Records to use Start Marker

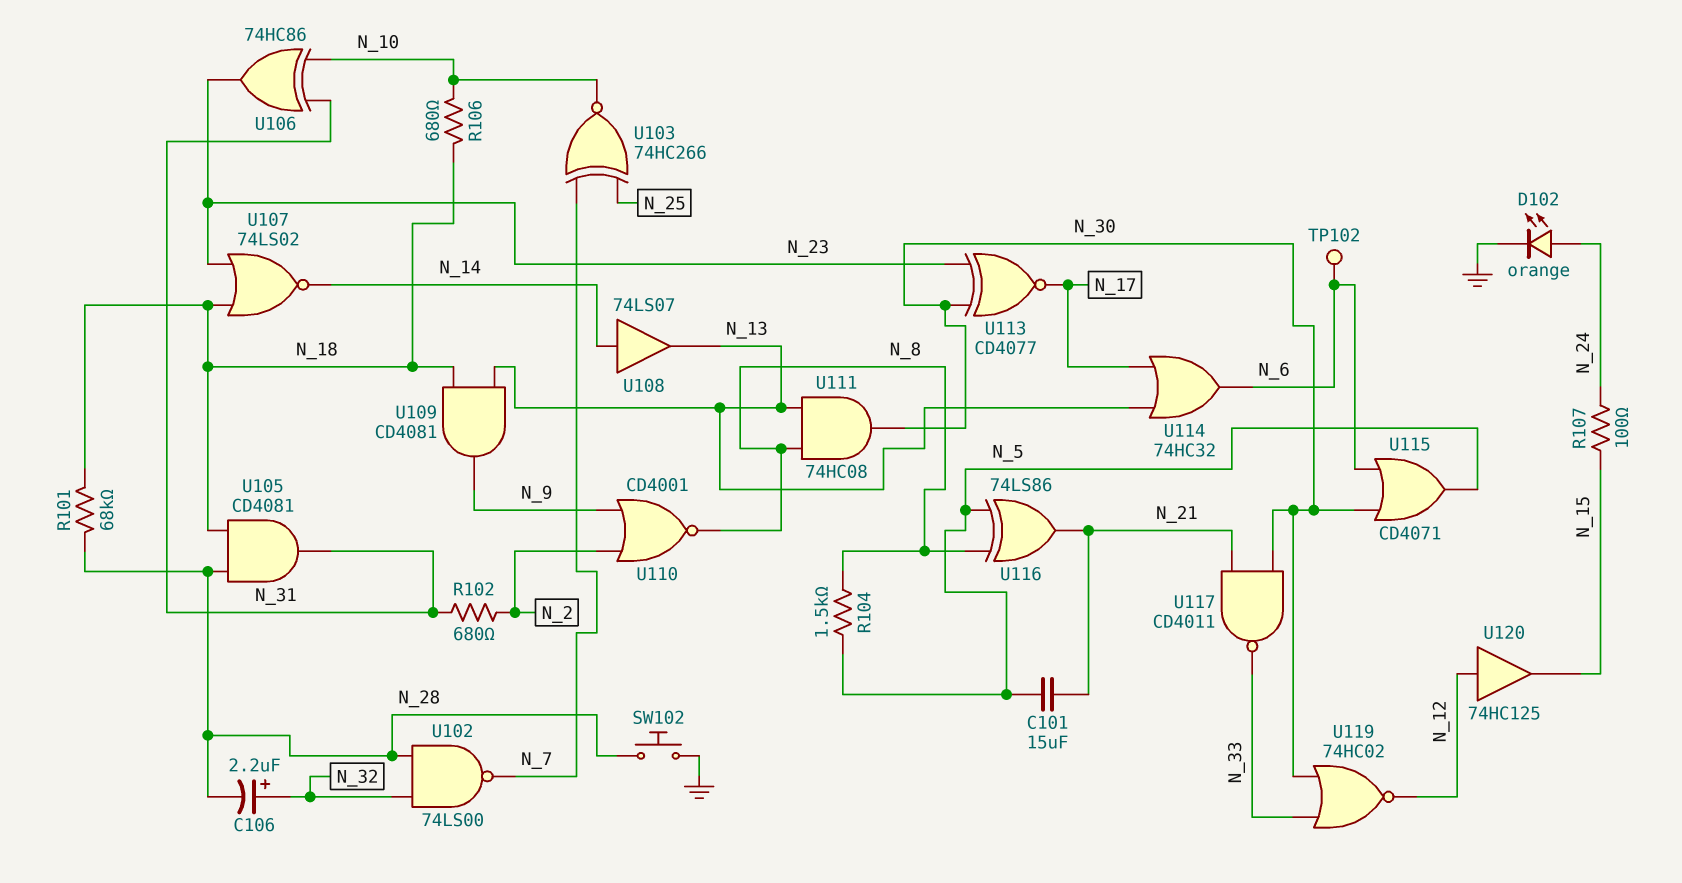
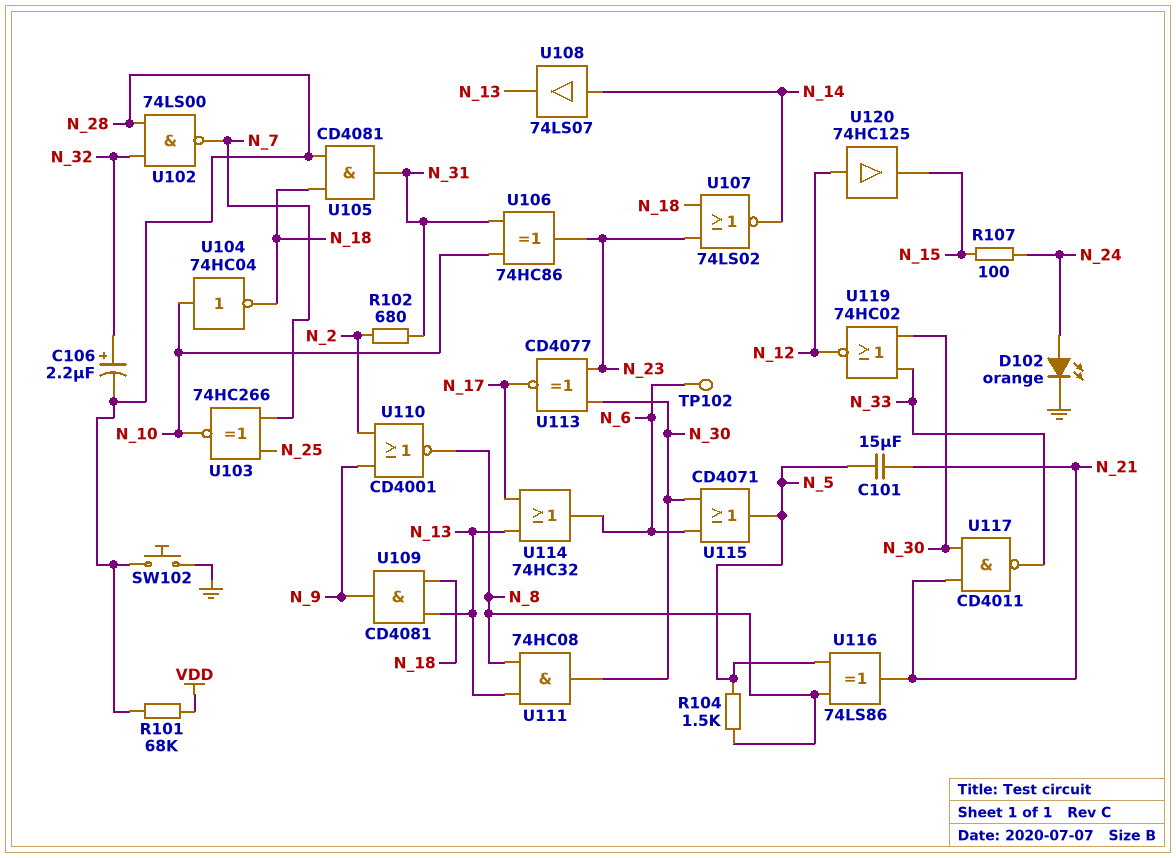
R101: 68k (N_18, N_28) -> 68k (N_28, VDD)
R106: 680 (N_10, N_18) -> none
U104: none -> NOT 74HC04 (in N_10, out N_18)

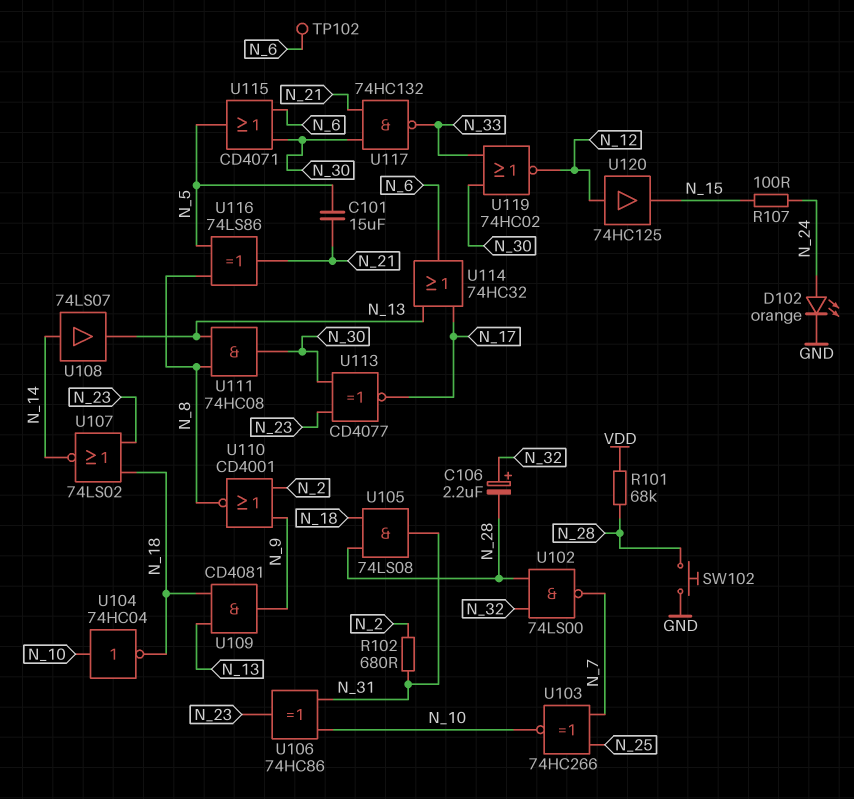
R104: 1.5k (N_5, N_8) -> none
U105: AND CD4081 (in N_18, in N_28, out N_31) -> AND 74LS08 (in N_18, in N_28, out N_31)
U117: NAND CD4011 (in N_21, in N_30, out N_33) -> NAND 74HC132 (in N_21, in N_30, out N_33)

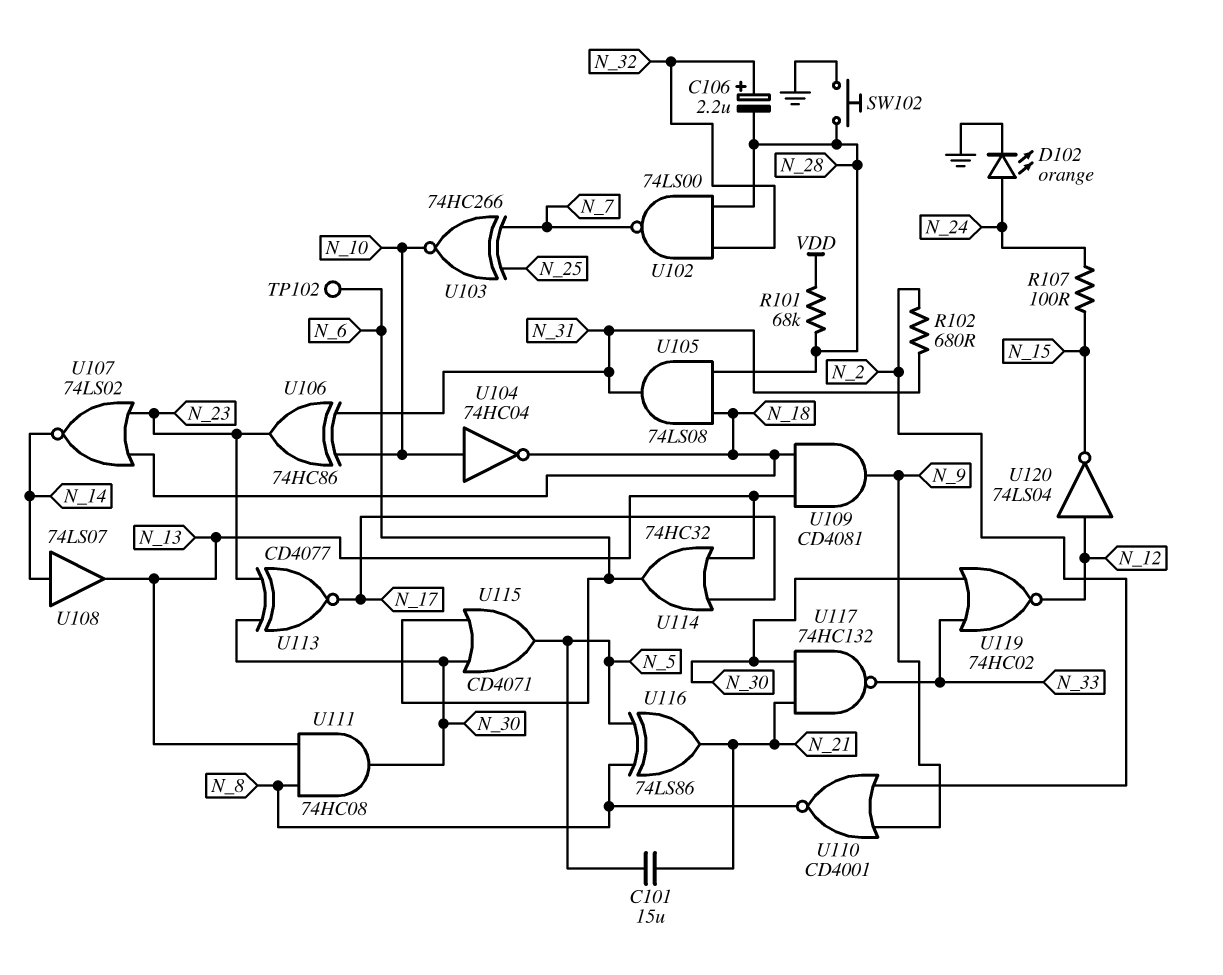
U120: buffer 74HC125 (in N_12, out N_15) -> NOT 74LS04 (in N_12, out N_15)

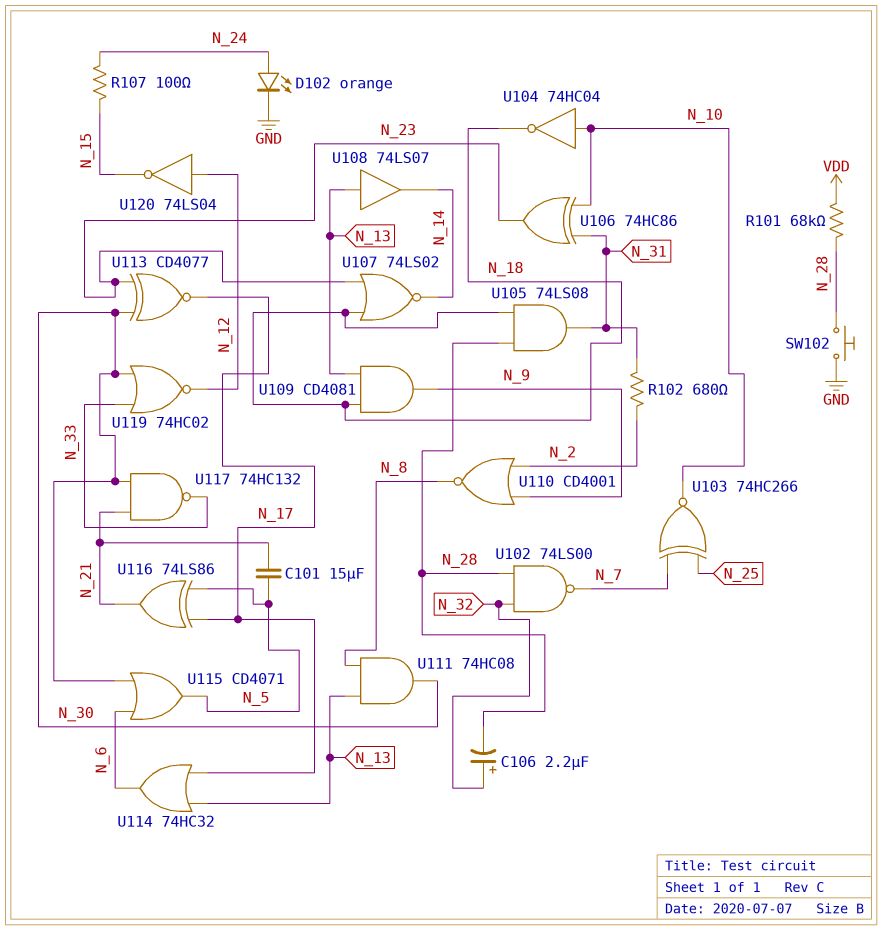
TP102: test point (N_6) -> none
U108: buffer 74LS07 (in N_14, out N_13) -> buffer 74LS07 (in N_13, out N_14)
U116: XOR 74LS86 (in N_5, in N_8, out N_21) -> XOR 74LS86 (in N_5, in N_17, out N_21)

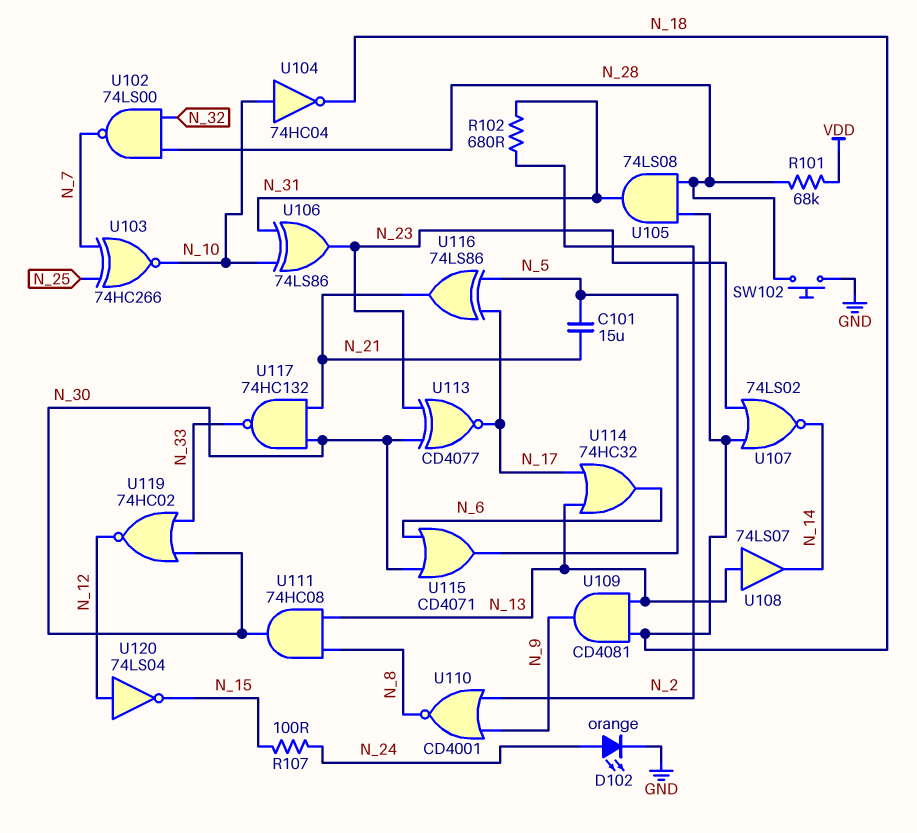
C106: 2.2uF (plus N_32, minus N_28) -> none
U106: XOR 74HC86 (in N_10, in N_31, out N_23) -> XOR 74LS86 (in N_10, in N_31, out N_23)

Records to use End Marker

Activity: Only the lines from the one containing "R104: 1.5k (N_5, N_8) -> none" through the final line of the entries belong in the copy, both ends included. Pictures stay out.

Response area:
R104: 1.5k (N_5, N_8) -> none
U105: AND CD4081 (in N_18, in N_28, out N_31) -> AND 74LS08 (in N_18, in N_28, out N_31)
U117: NAND CD4011 (in N_21, in N_30, out N_33) -> NAND 74HC132 (in N_21, in N_30, out N_33)

U120: buffer 74HC125 (in N_12, out N_15) -> NOT 74LS04 (in N_12, out N_15)

TP102: test point (N_6) -> none
U108: buffer 74LS07 (in N_14, out N_13) -> buffer 74LS07 (in N_13, out N_14)
U116: XOR 74LS86 (in N_5, in N_8, out N_21) -> XOR 74LS86 (in N_5, in N_17, out N_21)

C106: 2.2uF (plus N_32, minus N_28) -> none
U106: XOR 74HC86 (in N_10, in N_31, out N_23) -> XOR 74LS86 (in N_10, in N_31, out N_23)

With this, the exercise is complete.